**EXERCISE OBJECTIVE:**
Every line below that holds the string "Hantel" should be copied.

(Scene image comparisons)
■ ■ ■ ■
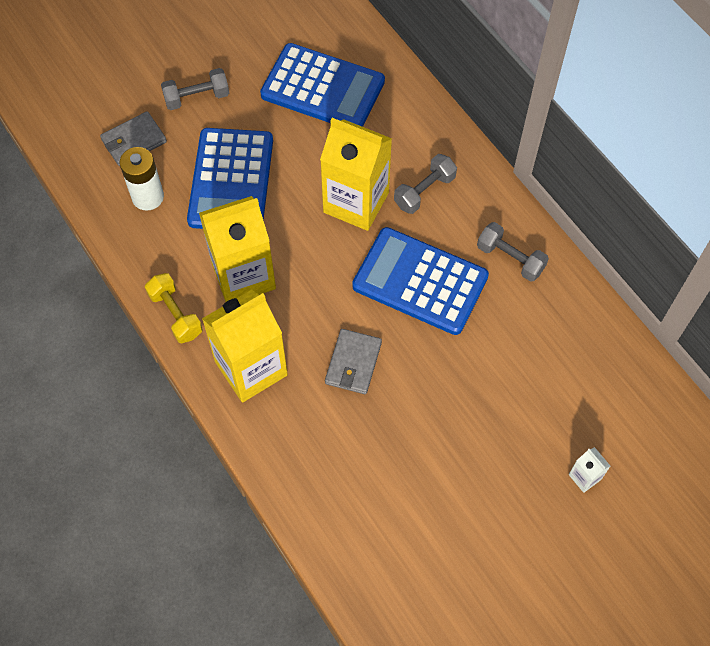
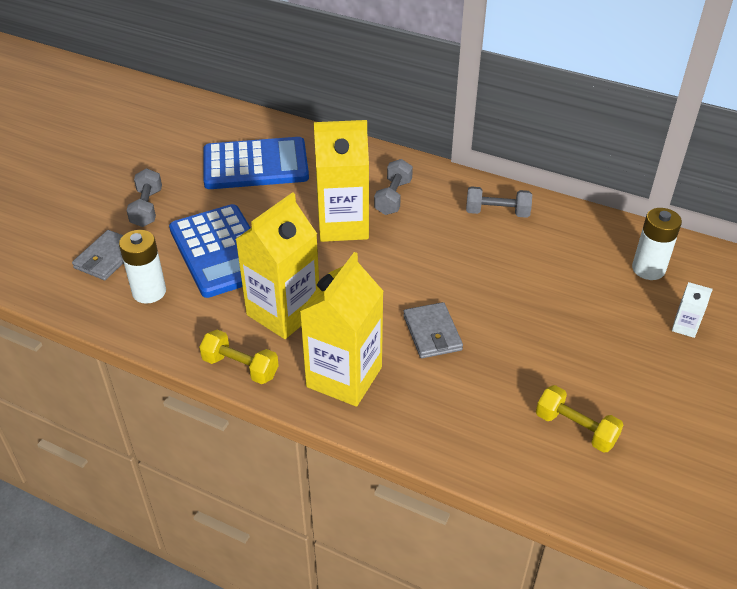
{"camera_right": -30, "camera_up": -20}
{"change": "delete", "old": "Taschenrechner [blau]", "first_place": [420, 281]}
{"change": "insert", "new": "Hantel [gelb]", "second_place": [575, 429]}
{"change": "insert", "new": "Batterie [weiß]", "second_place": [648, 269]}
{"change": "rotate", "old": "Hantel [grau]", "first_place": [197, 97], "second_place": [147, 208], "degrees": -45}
■ ■ ■ ■
**WRITTEN SOLUTION:**
{"change": "insert", "new": "Hantel [gelb]", "second_place": [575, 429]}
{"change": "rotate", "old": "Hantel [grau]", "first_place": [197, 97], "second_place": [147, 208], "degrees": -45}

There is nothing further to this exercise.